**What is being asked**
In the listing that follows, count each line containing the string "yellow" and report only the count.

**Given entries**

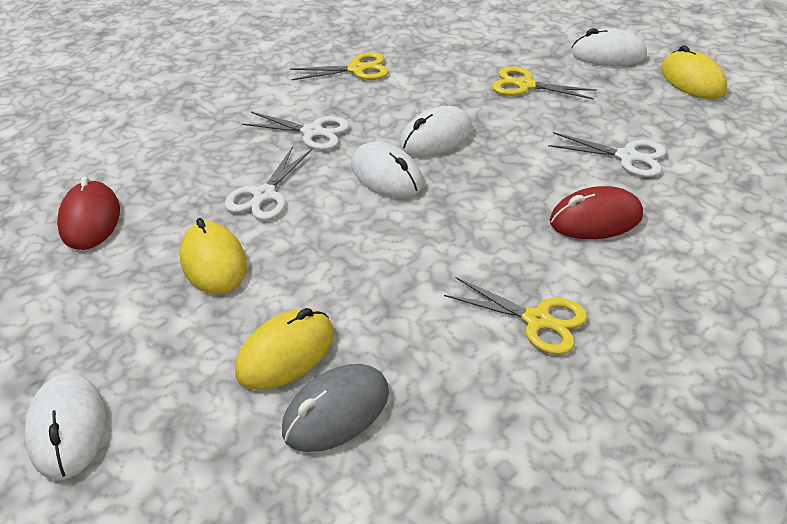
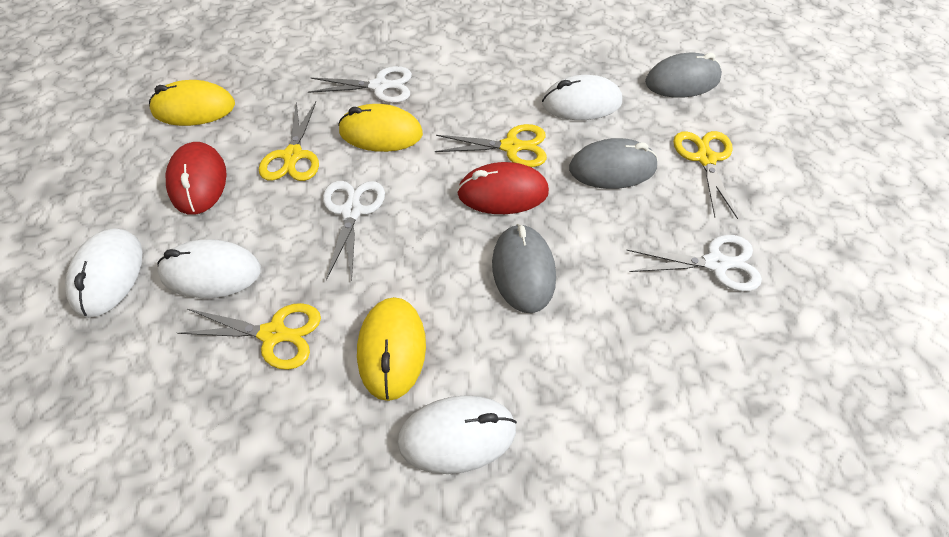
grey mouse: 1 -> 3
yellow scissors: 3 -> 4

...

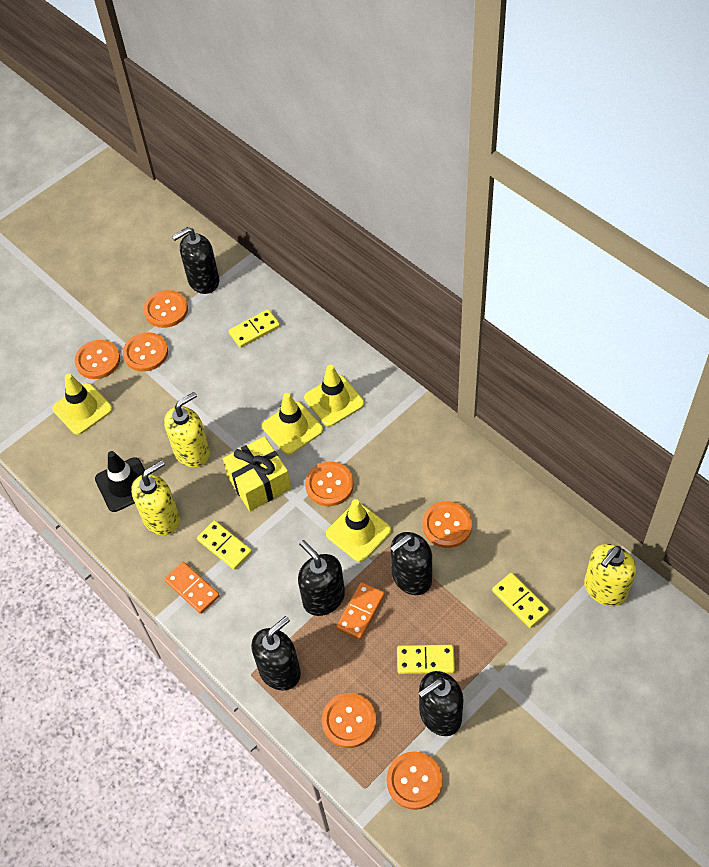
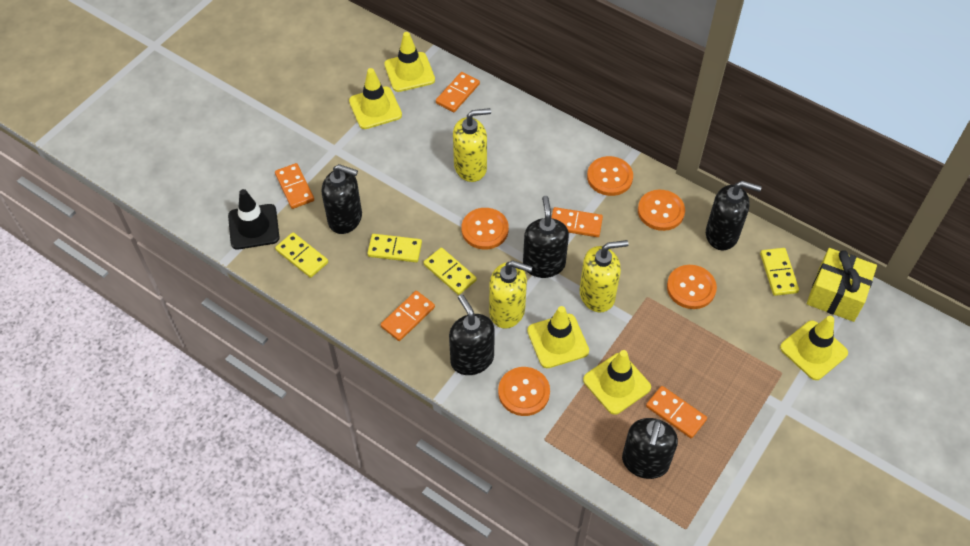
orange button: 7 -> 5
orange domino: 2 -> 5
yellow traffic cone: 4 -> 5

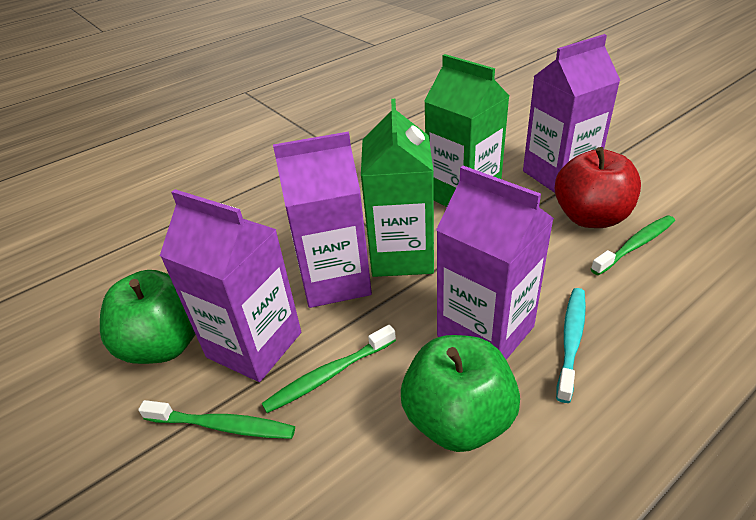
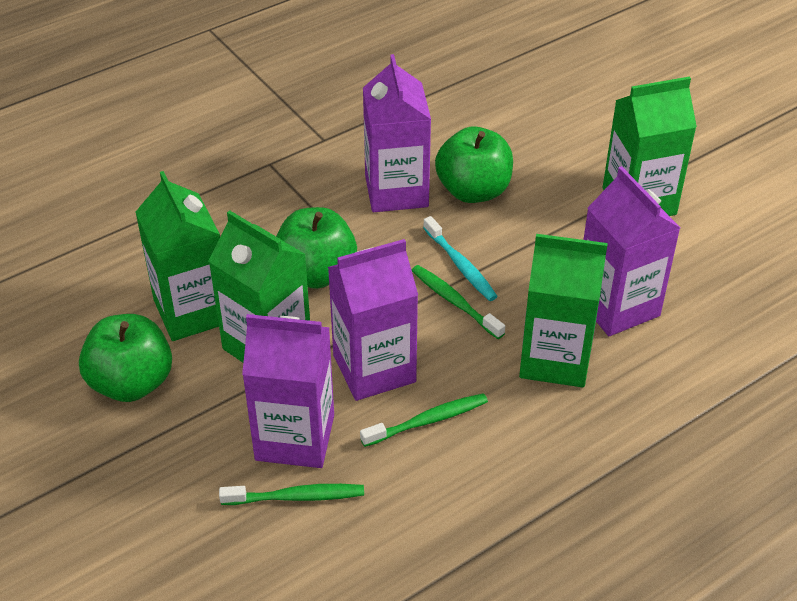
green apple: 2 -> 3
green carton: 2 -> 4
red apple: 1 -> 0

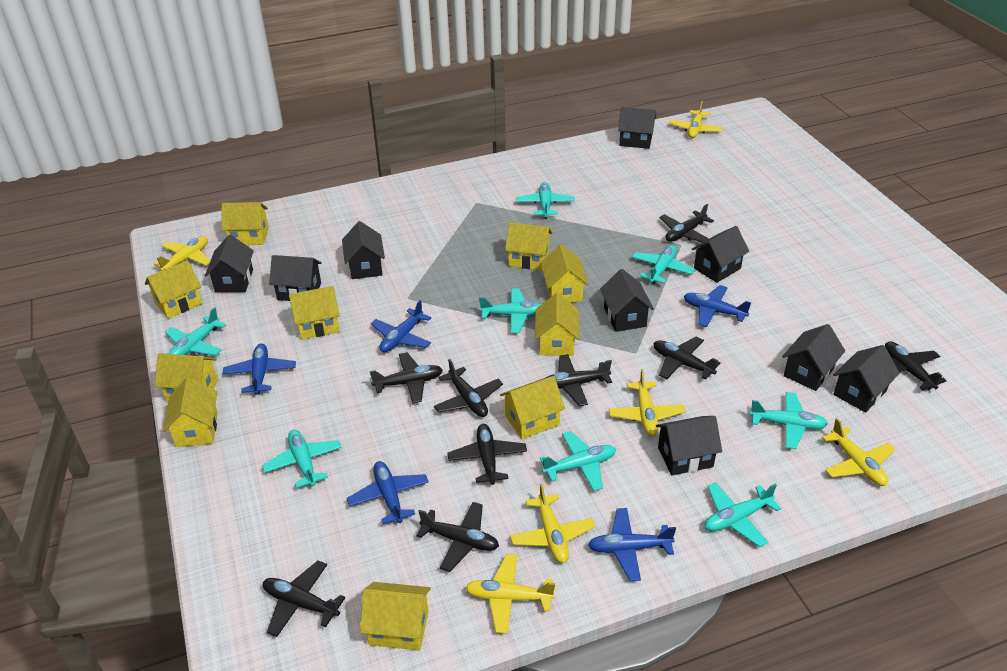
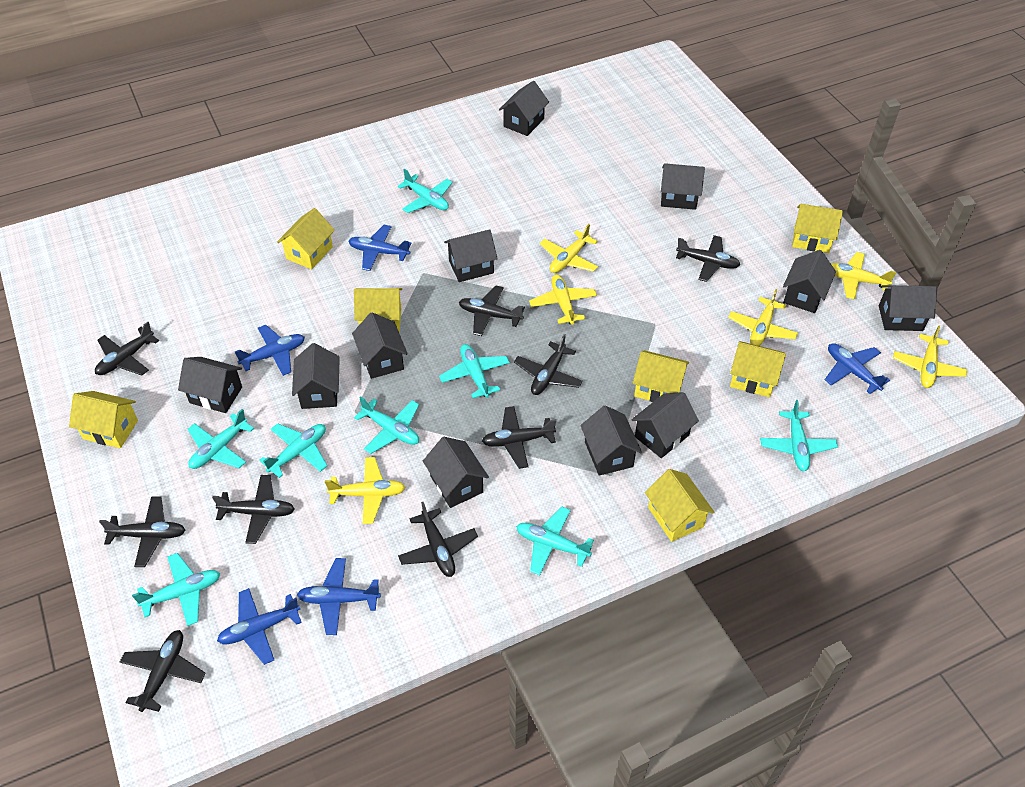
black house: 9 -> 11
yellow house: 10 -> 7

**Problem solution**
3